WHAT IS NEEDED: Return exactly the lines below, starting with the one that has "R10: 3k (FAN, GATE) -> 4.7k (FAN, GATE)" and going on through the one that has "L1: none -> 150uH (+5V, LX)".

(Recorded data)
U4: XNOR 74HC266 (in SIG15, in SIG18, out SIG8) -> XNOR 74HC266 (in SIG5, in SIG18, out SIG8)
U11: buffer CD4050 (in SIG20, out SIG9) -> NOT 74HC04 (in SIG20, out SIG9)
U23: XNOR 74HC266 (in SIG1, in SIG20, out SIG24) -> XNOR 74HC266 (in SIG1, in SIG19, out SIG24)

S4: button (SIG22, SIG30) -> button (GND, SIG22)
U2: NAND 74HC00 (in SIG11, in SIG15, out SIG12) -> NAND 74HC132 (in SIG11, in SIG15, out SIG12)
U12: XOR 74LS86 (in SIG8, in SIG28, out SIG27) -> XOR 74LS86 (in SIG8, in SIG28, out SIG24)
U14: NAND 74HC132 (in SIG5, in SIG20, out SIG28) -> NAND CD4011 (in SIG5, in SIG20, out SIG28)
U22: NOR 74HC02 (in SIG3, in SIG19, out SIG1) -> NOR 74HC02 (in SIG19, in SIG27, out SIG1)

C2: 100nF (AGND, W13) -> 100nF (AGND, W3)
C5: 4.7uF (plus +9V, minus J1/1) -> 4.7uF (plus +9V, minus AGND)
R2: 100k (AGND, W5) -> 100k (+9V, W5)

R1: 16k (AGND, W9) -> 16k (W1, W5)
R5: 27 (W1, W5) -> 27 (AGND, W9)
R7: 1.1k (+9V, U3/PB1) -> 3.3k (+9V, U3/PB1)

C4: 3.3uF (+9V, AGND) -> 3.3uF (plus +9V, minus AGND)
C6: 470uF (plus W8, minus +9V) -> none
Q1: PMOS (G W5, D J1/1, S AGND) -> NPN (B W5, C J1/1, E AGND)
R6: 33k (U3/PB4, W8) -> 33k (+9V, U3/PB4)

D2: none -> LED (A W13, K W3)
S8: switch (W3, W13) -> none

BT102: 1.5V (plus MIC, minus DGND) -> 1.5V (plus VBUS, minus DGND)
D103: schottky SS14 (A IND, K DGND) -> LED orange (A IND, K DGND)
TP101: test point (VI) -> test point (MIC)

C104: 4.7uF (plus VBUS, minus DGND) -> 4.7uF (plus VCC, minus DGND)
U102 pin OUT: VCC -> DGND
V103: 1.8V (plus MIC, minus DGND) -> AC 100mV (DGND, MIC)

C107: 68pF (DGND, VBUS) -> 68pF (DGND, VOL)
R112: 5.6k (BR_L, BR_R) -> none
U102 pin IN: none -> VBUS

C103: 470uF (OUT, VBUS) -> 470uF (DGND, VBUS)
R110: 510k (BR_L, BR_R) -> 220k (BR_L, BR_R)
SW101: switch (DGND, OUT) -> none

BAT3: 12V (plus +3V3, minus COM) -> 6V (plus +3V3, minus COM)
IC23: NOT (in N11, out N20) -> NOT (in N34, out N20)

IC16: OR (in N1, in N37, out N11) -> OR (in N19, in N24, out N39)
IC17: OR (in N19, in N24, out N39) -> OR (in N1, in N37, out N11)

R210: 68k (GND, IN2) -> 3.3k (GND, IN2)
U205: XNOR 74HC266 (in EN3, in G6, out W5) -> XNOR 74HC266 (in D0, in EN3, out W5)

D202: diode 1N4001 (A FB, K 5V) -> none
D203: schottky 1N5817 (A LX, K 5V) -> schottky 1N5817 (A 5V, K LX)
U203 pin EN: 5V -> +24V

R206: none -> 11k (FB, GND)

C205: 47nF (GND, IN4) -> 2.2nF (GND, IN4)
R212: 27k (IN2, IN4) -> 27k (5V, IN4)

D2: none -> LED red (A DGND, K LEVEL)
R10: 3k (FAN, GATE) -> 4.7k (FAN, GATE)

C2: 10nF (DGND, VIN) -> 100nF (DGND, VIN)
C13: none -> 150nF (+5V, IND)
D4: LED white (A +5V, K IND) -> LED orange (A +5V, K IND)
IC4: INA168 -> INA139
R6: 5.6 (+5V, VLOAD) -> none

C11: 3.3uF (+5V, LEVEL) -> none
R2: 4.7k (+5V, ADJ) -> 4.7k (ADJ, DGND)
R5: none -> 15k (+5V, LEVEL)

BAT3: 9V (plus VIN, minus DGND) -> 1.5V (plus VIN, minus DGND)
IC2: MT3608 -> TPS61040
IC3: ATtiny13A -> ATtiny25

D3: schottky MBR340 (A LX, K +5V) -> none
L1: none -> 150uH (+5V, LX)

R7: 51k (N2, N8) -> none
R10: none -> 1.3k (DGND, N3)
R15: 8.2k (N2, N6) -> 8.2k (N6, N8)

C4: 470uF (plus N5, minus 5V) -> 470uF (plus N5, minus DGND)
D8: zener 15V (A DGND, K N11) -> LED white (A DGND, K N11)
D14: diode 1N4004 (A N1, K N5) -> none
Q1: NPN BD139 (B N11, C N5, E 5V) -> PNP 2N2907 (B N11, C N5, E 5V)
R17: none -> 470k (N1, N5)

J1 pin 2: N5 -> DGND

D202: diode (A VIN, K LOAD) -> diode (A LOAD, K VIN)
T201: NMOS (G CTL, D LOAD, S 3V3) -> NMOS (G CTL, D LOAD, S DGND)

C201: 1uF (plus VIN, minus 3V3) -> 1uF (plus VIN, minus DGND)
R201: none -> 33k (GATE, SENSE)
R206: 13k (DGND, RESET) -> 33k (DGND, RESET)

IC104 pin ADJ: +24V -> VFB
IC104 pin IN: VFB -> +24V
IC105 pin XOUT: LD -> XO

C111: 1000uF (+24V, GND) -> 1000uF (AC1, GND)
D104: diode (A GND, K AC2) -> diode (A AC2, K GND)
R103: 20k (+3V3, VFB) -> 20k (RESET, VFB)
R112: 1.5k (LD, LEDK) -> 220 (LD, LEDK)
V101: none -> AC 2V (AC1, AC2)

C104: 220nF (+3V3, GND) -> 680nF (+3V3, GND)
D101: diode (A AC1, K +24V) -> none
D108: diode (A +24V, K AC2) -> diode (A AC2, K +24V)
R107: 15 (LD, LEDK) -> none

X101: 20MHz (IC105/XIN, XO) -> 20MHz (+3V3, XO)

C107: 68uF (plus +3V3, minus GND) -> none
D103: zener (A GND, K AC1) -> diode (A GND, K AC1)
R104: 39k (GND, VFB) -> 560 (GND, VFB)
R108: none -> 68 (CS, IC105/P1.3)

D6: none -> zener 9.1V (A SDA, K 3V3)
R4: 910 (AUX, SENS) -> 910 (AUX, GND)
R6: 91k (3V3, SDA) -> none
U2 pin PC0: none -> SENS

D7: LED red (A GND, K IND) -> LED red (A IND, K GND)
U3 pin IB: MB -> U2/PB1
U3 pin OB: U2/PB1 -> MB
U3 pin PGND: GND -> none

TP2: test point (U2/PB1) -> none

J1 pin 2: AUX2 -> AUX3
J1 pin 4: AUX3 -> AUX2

WRITTEN REPLY:
R10: 3k (FAN, GATE) -> 4.7k (FAN, GATE)

C2: 10nF (DGND, VIN) -> 100nF (DGND, VIN)
C13: none -> 150nF (+5V, IND)
D4: LED white (A +5V, K IND) -> LED orange (A +5V, K IND)
IC4: INA168 -> INA139
R6: 5.6 (+5V, VLOAD) -> none

C11: 3.3uF (+5V, LEVEL) -> none
R2: 4.7k (+5V, ADJ) -> 4.7k (ADJ, DGND)
R5: none -> 15k (+5V, LEVEL)

BAT3: 9V (plus VIN, minus DGND) -> 1.5V (plus VIN, minus DGND)
IC2: MT3608 -> TPS61040
IC3: ATtiny13A -> ATtiny25

D3: schottky MBR340 (A LX, K +5V) -> none
L1: none -> 150uH (+5V, LX)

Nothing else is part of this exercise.